**Your instructions:**
Copy out every line in the rows below that contains the string "positions". Case counts.

**Supplied data:**
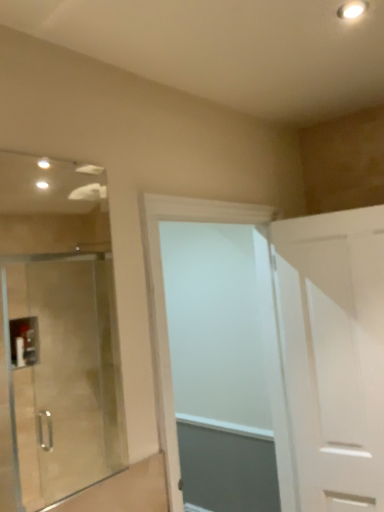
Question: Is white matte door at right, marked as the second door in a left-to-right arrangement, looking in the opposite direction of white matte door at center, which is the first door in left-to-right order?

Choices:
 (A) no
 (B) yes

Answer: (A)

Question: Can you confirm if white matte door at right, marked as the second door in a left-to-right arrangement, is thinner than white matte door at center, which is the first door in left-to-right order?

Choices:
 (A) yes
 (B) no

Answer: (A)

Question: Can we say white matte door at right, which is the 1th door from right to left, lies outside white matte door at center, which is the first door in left-to-right order?

Choices:
 (A) yes
 (B) no

Answer: (A)

Question: From a real-world perspective, does white matte door at right, marked as the second door in a left-to-right arrangement, sit lower than white matte door at center, marked as the 2th door in a right-to-left arrangement?

Choices:
 (A) yes
 (B) no

Answer: (A)

Question: Is white matte door at right, marked as the second door in a left-to-right arrangement, next to white matte door at center, marked as the 2th door in a right-to-left arrangement, and touching it?

Choices:
 (A) yes
 (B) no

Answer: (B)

Question: Could white matte door at center, which is the first door in left-to-right order, be considered to be inside white matte door at right, marked as the second door in a left-to-right arrangement?

Choices:
 (A) yes
 (B) no

Answer: (B)

Question: Considering the relative positions of white matte door at center, which is the first door in left-to-right order, and white matte door at right, which is the 1th door from right to left, in the image provided, is white matte door at center, which is the first door in left-to-right order, to the right of white matte door at right, which is the 1th door from right to left, from the viewer's perspective?

Choices:
 (A) yes
 (B) no

Answer: (B)

Question: Does white matte door at center, marked as the 2th door in a right-to-left arrangement, have a greater height compared to white matte door at right, which is the 1th door from right to left?

Choices:
 (A) yes
 (B) no

Answer: (A)

Question: Considering the relative sizes of white matte door at center, which is the first door in left-to-right order, and white matte door at right, marked as the second door in a left-to-right arrangement, in the image provided, is white matte door at center, which is the first door in left-to-right order, smaller than white matte door at right, marked as the second door in a left-to-right arrangement,?

Choices:
 (A) yes
 (B) no

Answer: (B)

Question: Is white matte door at center, which is the first door in left-to-right order, at the left side of white matte door at right, which is the 1th door from right to left?

Choices:
 (A) no
 (B) yes

Answer: (B)

Question: Is the position of white matte door at center, marked as the 2th door in a right-to-left arrangement, less distant than that of white matte door at right, which is the 1th door from right to left?

Choices:
 (A) yes
 (B) no

Answer: (A)

Question: Can you confirm if white matte door at center, which is the first door in left-to-right order, is wider than white matte door at right, which is the 1th door from right to left?

Choices:
 (A) no
 (B) yes

Answer: (B)

Question: Is white matte door at right, which is the 1th door from right to left, taller or shorter than white matte door at center, marked as the 2th door in a right-to-left arrangement?

Choices:
 (A) tall
 (B) short

Answer: (B)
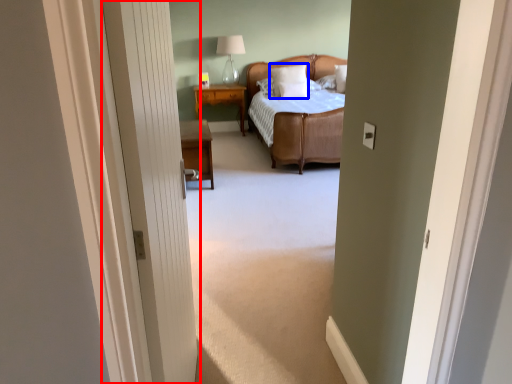
Question: Which point is further to the camera, door (highlighted by a red box) or pillow (highlighted by a blue box)?

Choices:
 (A) door
 (B) pillow

Answer: (B)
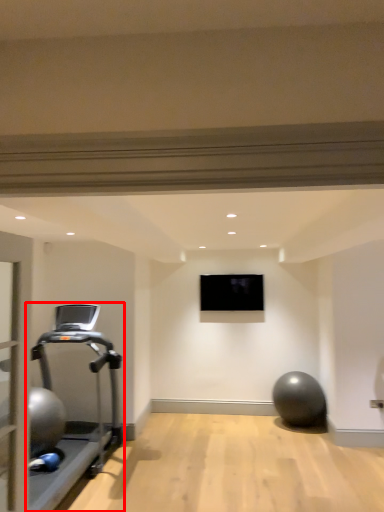
Question: In this image, where is treadmill (annotated by the red box) located relative to projection screen?

Choices:
 (A) left
 (B) right

Answer: (A)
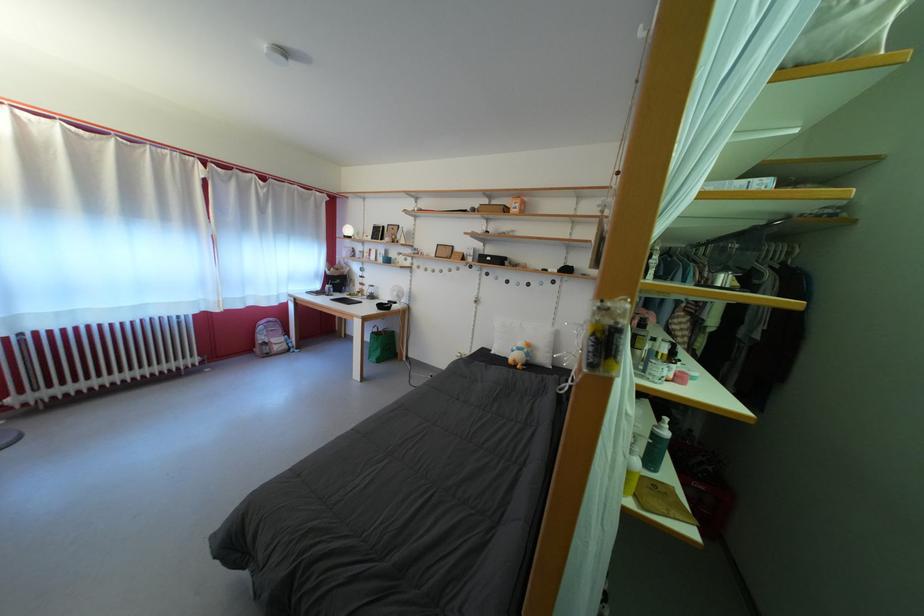
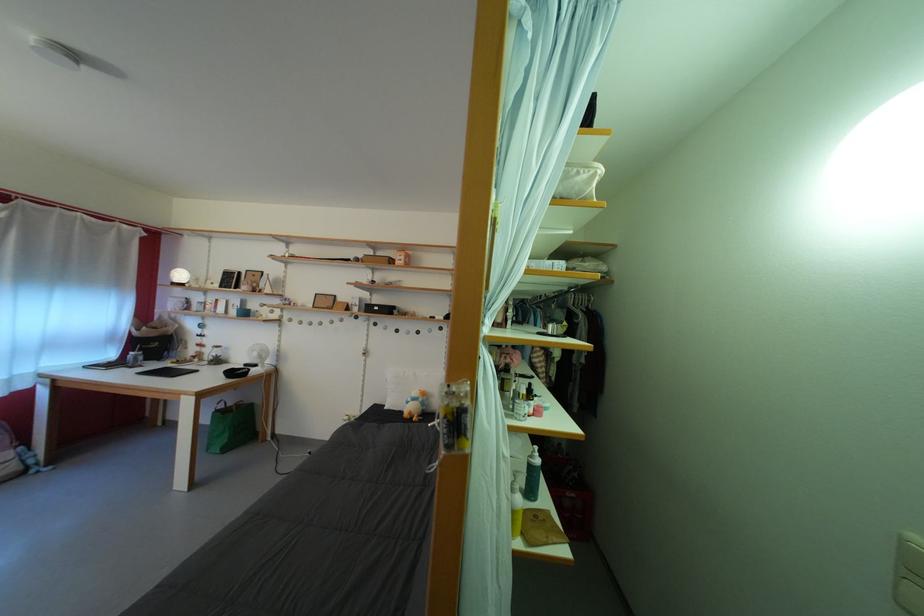
Where in the second image is the point corresponding to (496,265) from the first image?

(384, 314)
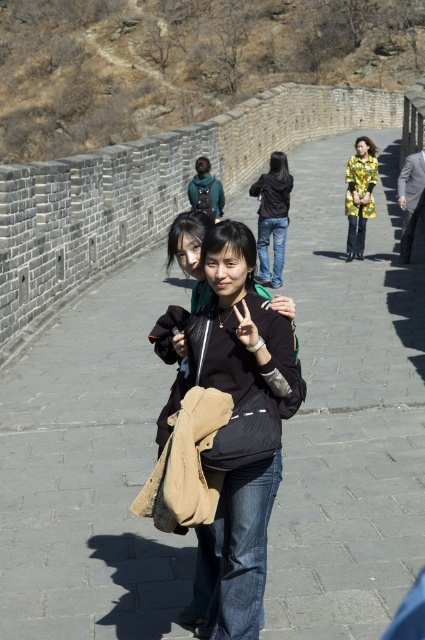
You are a photographer trying to capture a photo of the two tourists on the Great Wall. You want to ensure both the black denim jeans at center and the yellow metallic jacket at center are clearly visible in the frame. Based on their positions, which object should you focus on to ensure both are in focus?

The black denim jeans at center is wider than the yellow metallic jacket at center, so focusing on the black denim jeans at center would ensure both are in focus.

You are standing at the Great Wall and want to take a photo of the two points marked in the image. Which point, point [249,380] or point [277,253], is closer to your camera position?

Point [249,380] is closer to the camera than point [277,253].

You are a photographer trying to capture the two tourists on the Great Wall. You want to ensure that the black denim jeans at center and the yellow metallic jacket at center are both visible in the photo. Based on their positions, which item should you focus on first to ensure both are in frame?

The black denim jeans at center is to the left of the yellow metallic jacket at center. Therefore, focusing on the black denim jeans at center first will ensure the yellow metallic jacket at center remains in the frame to its right.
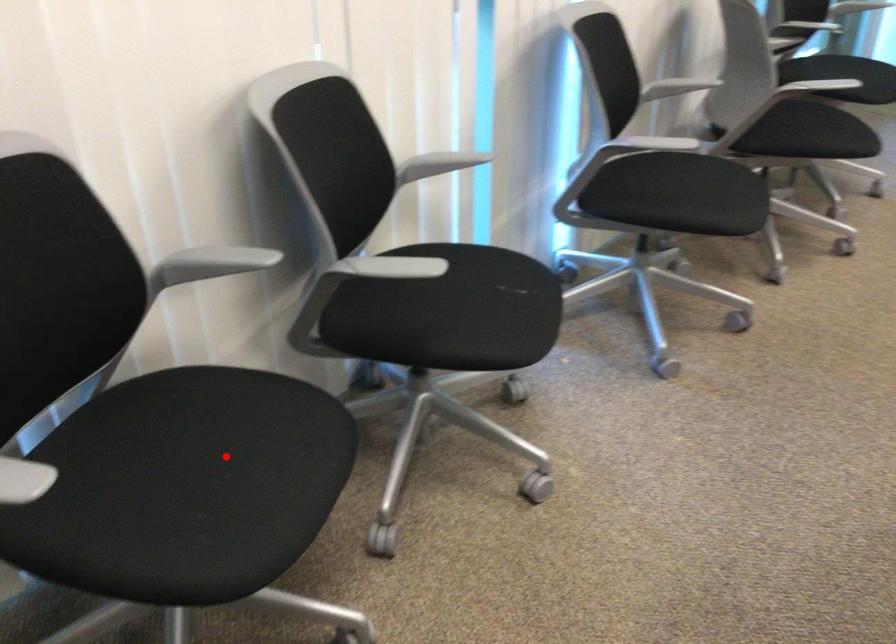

**Task answer:**
Question: Considering the relative positions of white matte door at center, which is the first door in left-to-right order, and white matte door at right, which is the 1th door from right to left, in the image provided, is white matte door at center, which is the first door in left-to-right order, to the right of white matte door at right, which is the 1th door from right to left, from the viewer's perspective?
You are a photographer trying to capture a photo of the two tourists on the Great Wall. You want to ensure both the black denim jeans at center and the yellow metallic jacket at center are clearly visible in the frame. Based on their positions, which object should you focus on to ensure both are in focus?
You are a photographer trying to capture the two tourists on the Great Wall. You want to ensure that the black denim jeans at center and the yellow metallic jacket at center are both visible in the photo. Based on their positions, which item should you focus on first to ensure both are in frame?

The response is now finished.